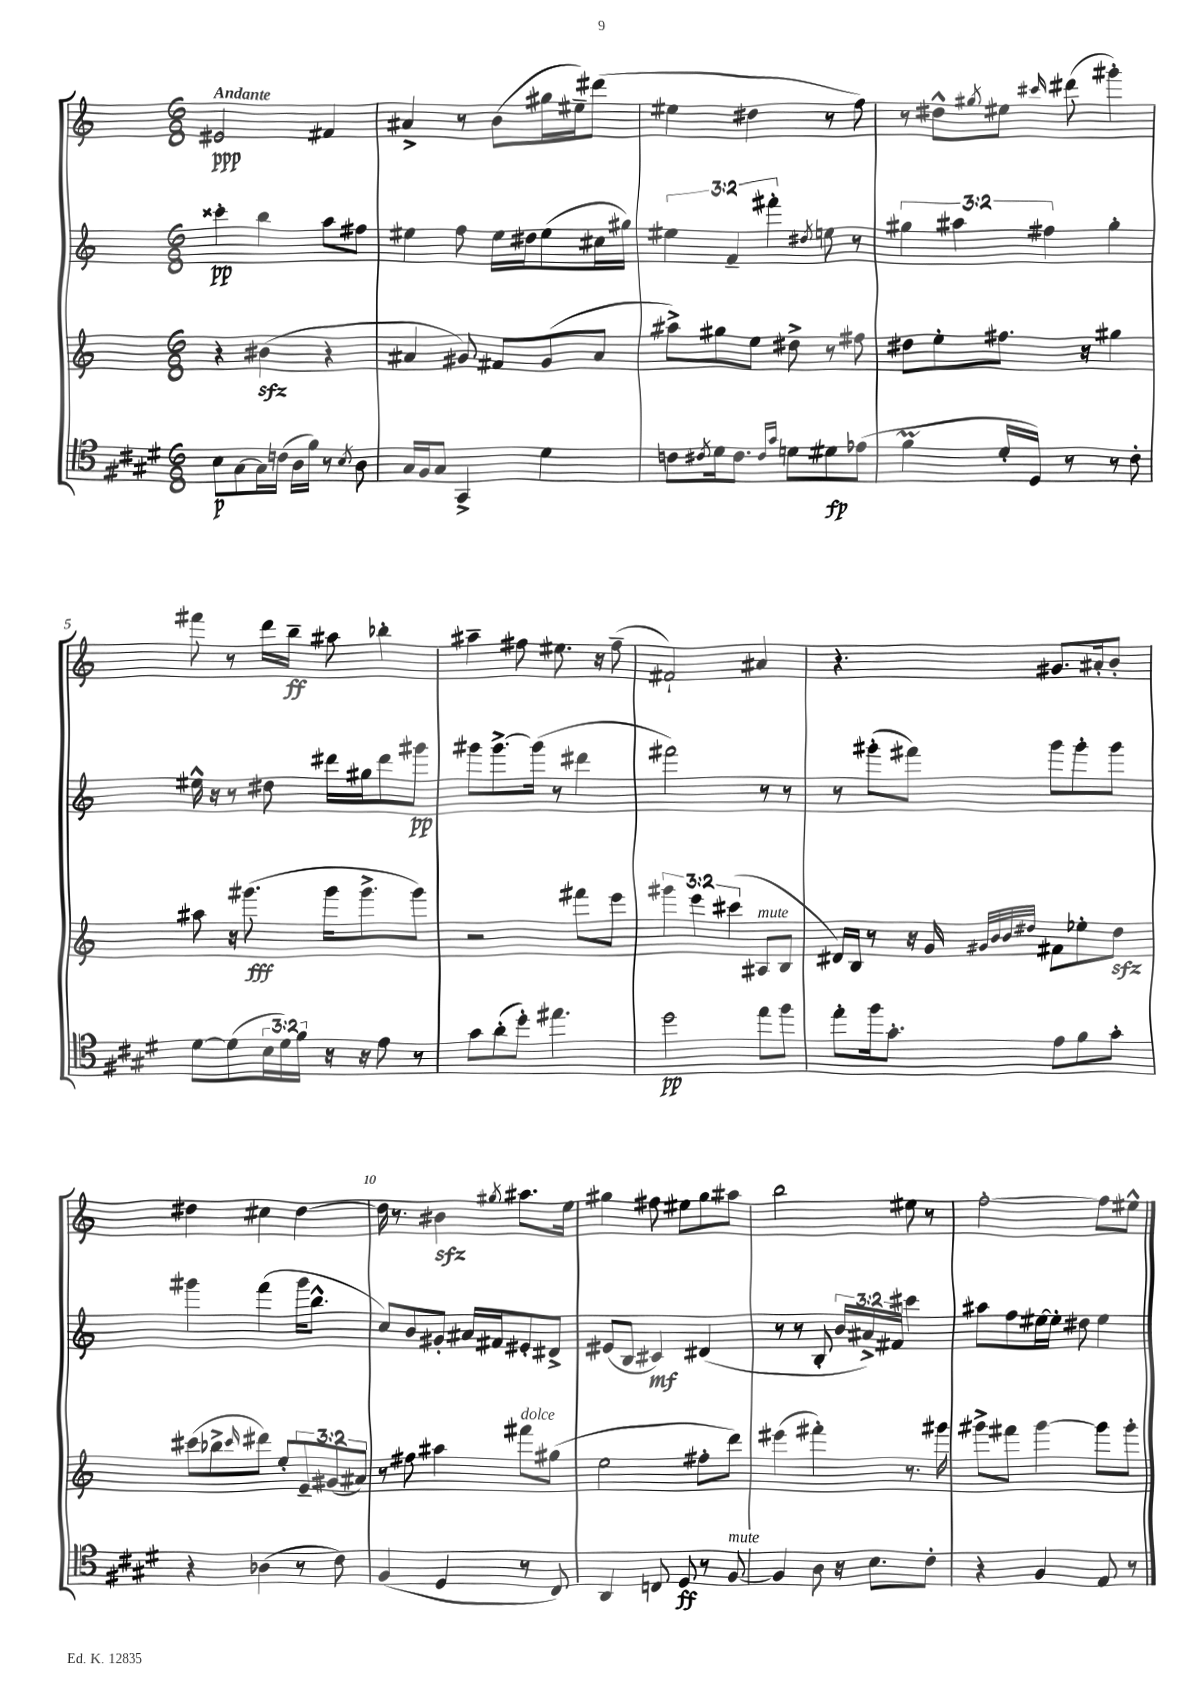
<<
\new StaffGroup <<
\new Staff = "s0" {
    \clef treble \key c \major \numericTimeSignature \time 6/8 \tempo "Andante"
    eis'2\ppp fis'4 |
    ais'4-> r8 b'8( gis''16 eis''16--) dis'''8( |
    eis''4 dis''4 r8 f''8) |
    r8 dis''8-^ \acciaccatura { gis''8 } eis''8 \grace { cis'''16 } dis'''8( gis'''4-.) |
    fis'''8 r8 d'''16 b''16--\ff ais''8 bes''4-. |
    ais''4-- fis''8 eis''8. r16 fis''8--( |
    fis'2-!) ais'4 |
    r4. gis'8. ais'16-. b'8-. |
    dis''4 cis''4 dis''4~ |
    dis''16 r8. bis'4\sfz \acciaccatura { gis''8 } ais''8. e''16 |
    gis''4 fis''8 eis''8 gis''8 ais''8 |
    b''2 eis''8 r8 |
    f''2~-. f''8 eis''8-^ \bar "|." |
}
\new Staff = "s1" {
    \clef treble \key c \major \numericTimeSignature \time 6/8 \override Staff.TupletNumber.text = #tuplet-number::calc-fraction-text
    cisis'''4-.\pp b''4 a''8 fis''8 |
    eis''4 f''8 eis''16 dis''16 eis''8( cis''16 gis''16) |
    \tuplet 3/2 { eis''4 f'4-- fis'''4-. } \acciaccatura { dis''8 } e''8 r8 |
    \tuplet 3/2 { gis''4 ais''4 fis''4 } gis''4-. |
    eis''16-^ r16 r8 dis''8 dis'''16 gis''16 dis'''8 gis'''8\pp |
    gis'''8 gis'''8.~-> gis'''16( r8 dis'''4 |
    fis'''2) r8 r8 |
    r8 gis'''8-.( fis'''8) gis'''8 gis'''8-. gis'''8 |
    gis'''4 f'''4( gis'''16 b''8.-^ |
    c''8) b'8 gis'8-. ais'16 fis'16 eis'8-. dis'8-> |
    eis'8( b8 cis'4\mf) dis'4( |
    r8 r8 b8-. \tuplet 3/2 { b'16 ais'16->) fis'16 } cis'''4 |
    ais''8 f''8 eis''16~ eis''16-. dis''8 eis''4 \bar "|." |
}
\new Staff = "s2" {
    \clef treble \key c \major \numericTimeSignature \time 6/8 \override Staff.TupletNumber.text = #tuplet-number::calc-fraction-text
    r4 bis'4\sfz( r4 |
    ais'4 gis'8) fis'8 gis'8( ais'8 |
    ais''8->) gis''8 e''8 dis''8-> r8 fis''8 |
    dis''8 e''8-. fis''8. r16 gis''4 |
    ais''8 r16 gis'''8.\fff( gis'''16 gis'''8.-> gis'''8) |
    r2 fis'''8 e'''8 |
    \tuplet 3/2 { gis'''4 e'''4 cis'''4( } ais8^\markup { \italic "mute" } b8 |
    dis'16) b16 r8 r16 g'16 \grace { gis'32 b'32 b'32 dis''32 } fis'8 ees''8-. dis''8\sfz |
    cis'''8( bes''8-> \grace { cis'''16 } dis'''8) e''8-. \tuplet 3/2 { e'8-- gis'8( ais'8) } |
    r8 fis''8 ais''4 fis'''8^\markup { \italic "dolce" } gis''8( |
    e''2 fis''8-. d'''8) |
    eis'''4( fis'''4-.) r8. gis'''16 |
    gis'''8-> fis'''8 gis'''4~ gis'''8 gis'''8-. \bar "|." |
}
\new Staff = "s3" {
    \clef tenor \key e \major \numericTimeSignature \time 6/8 \override Staff.TupletNumber.text = #tuplet-number::calc-fraction-text
    b8\p gis8~ gis16 c'16( a16 fis'16) r8 \acciaccatura { b8 } a8 |
    gis16 fis16 gis8 gis,4-> dis'4 |
    c'8 \acciaccatura { cis'8 } dis'16 cis'8. \grace { cis'16 gis'16 } d'8 dis'8\fp ees'8( |
    fis'4\prall dis'16-. dis16) r8 r8 cis'8-. |
    dis'8~ dis'8( \tuplet 3/2 { b16 dis'16) fis'16 } r16 r16 e'8 r8 |
    gis'8 a'8-.( dis''8-.) eis''4. |
    dis''2\pp e''8 fis''8 |
    e''8-. fis''16 gis'8.-. e'8 fis'8 gis'8-. |
    r4 aes4( r8 cis'8) |
    fis4( dis4 r8 cis8) |
    a,4 c8 dis8\ff r8 fis8~^\markup { \italic "mute" } |
    fis4 a8 r16 b8. cis'8-. |
    r4 fis4 e8 r8 \bar "|." |
}
>>
>>
\layout { \context { \Score \override BarNumber.break-visibility = ##(#f #t #t) barNumberVisibility = #(every-nth-bar-number-visible 5) } }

━━━━━━

## Task description
Return every line of the records above verbatim, leaving the pictures out of your answer.

## Written reply
<<
\new StaffGroup <<
\new Staff = "s0" {
    \clef treble \key c \major \numericTimeSignature \time 6/8 \tempo "Andante"
    eis'2\ppp fis'4 |
    ais'4-> r8 b'8( gis''16 eis''16--) dis'''8( |
    eis''4 dis''4 r8 f''8) |
    r8 dis''8-^ \acciaccatura { gis''8 } eis''8 \grace { cis'''16 } dis'''8( gis'''4-.) |
    fis'''8 r8 d'''16 b''16--\ff ais''8 bes''4-. |
    ais''4-- fis''8 eis''8. r16 fis''8--( |
    fis'2-!) ais'4 |
    r4. gis'8. ais'16-. b'8-. |
    dis''4 cis''4 dis''4~ |
    dis''16 r8. bis'4\sfz \acciaccatura { gis''8 } ais''8. e''16 |
    gis''4 fis''8 eis''8 gis''8 ais''8 |
    b''2 eis''8 r8 |
    f''2~-. f''8 eis''8-^ \bar "|." |
}
\new Staff = "s1" {
    \clef treble \key c \major \numericTimeSignature \time 6/8 \override Staff.TupletNumber.text = #tuplet-number::calc-fraction-text
    cisis'''4-.\pp b''4 a''8 fis''8 |
    eis''4 f''8 eis''16 dis''16 eis''8( cis''16 gis''16) |
    \tuplet 3/2 { eis''4 f'4-- fis'''4-. } \acciaccatura { dis''8 } e''8 r8 |
    \tuplet 3/2 { gis''4 ais''4 fis''4 } gis''4-. |
    eis''16-^ r16 r8 dis''8 dis'''16 gis''16 dis'''8 gis'''8\pp |
    gis'''8 gis'''8.~-> gis'''16( r8 dis'''4 |
    fis'''2) r8 r8 |
    r8 gis'''8-.( fis'''8) gis'''8 gis'''8-. gis'''8 |
    gis'''4 f'''4( gis'''16 b''8.-^ |
    c''8) b'8 gis'8-. ais'16 fis'16 eis'8-. dis'8-> |
    eis'8( b8 cis'4\mf) dis'4( |
    r8 r8 b8-. \tuplet 3/2 { b'16 ais'16->) fis'16 } cis'''4 |
    ais''8 f''8 eis''16~ eis''16-. dis''8 eis''4 \bar "|." |
}
\new Staff = "s2" {
    \clef treble \key c \major \numericTimeSignature \time 6/8 \override Staff.TupletNumber.text = #tuplet-number::calc-fraction-text
    r4 bis'4\sfz( r4 |
    ais'4 gis'8) fis'8 gis'8( ais'8 |
    ais''8->) gis''8 e''8 dis''8-> r8 fis''8 |
    dis''8 e''8-. fis''8. r16 gis''4 |
    ais''8 r16 gis'''8.\fff( gis'''16 gis'''8.-> gis'''8) |
    r2 fis'''8 e'''8 |
    \tuplet 3/2 { gis'''4 e'''4 cis'''4( } ais8^\markup { \italic "mute" } b8 |
    dis'16) b16 r8 r16 g'16 \grace { gis'32 b'32 b'32 dis''32 } fis'8 ees''8-. dis''8\sfz |
    cis'''8( bes''8-> \grace { cis'''16 } dis'''8) e''8-. \tuplet 3/2 { e'8-- gis'8( ais'8) } |
    r8 fis''8 ais''4 fis'''8^\markup { \italic "dolce" } gis''8( |
    e''2 fis''8-. d'''8) |
    eis'''4( fis'''4-.) r8. gis'''16 |
    gis'''8-> fis'''8 gis'''4~ gis'''8 gis'''8-. \bar "|." |
}
\new Staff = "s3" {
    \clef tenor \key e \major \numericTimeSignature \time 6/8 \override Staff.TupletNumber.text = #tuplet-number::calc-fraction-text
    b8\p gis8~ gis16 c'16( a16 fis'16) r8 \acciaccatura { b8 } a8 |
    gis16 fis16 gis8 gis,4-> dis'4 |
    c'8 \acciaccatura { cis'8 } dis'16 cis'8. \grace { cis'16 gis'16 } d'8 dis'8\fp ees'8( |
    fis'4\prall dis'16-. dis16) r8 r8 cis'8-. |
    dis'8~ dis'8( \tuplet 3/2 { b16 dis'16) fis'16 } r16 r16 e'8 r8 |
    gis'8 a'8-.( dis''8-.) eis''4. |
    dis''2\pp e''8 fis''8 |
    e''8-. fis''16 gis'8.-. e'8 fis'8 gis'8-. |
    r4 aes4( r8 cis'8) |
    fis4( dis4 r8 cis8) |
    a,4 c8 dis8\ff r8 fis8~^\markup { \italic "mute" } |
    fis4 a8 r16 b8. cis'8-. |
    r4 fis4 e8 r8 \bar "|." |
}
>>
>>
\layout { \context { \Score \override BarNumber.break-visibility = ##(#f #t #t) barNumberVisibility = #(every-nth-bar-number-visible 5) } }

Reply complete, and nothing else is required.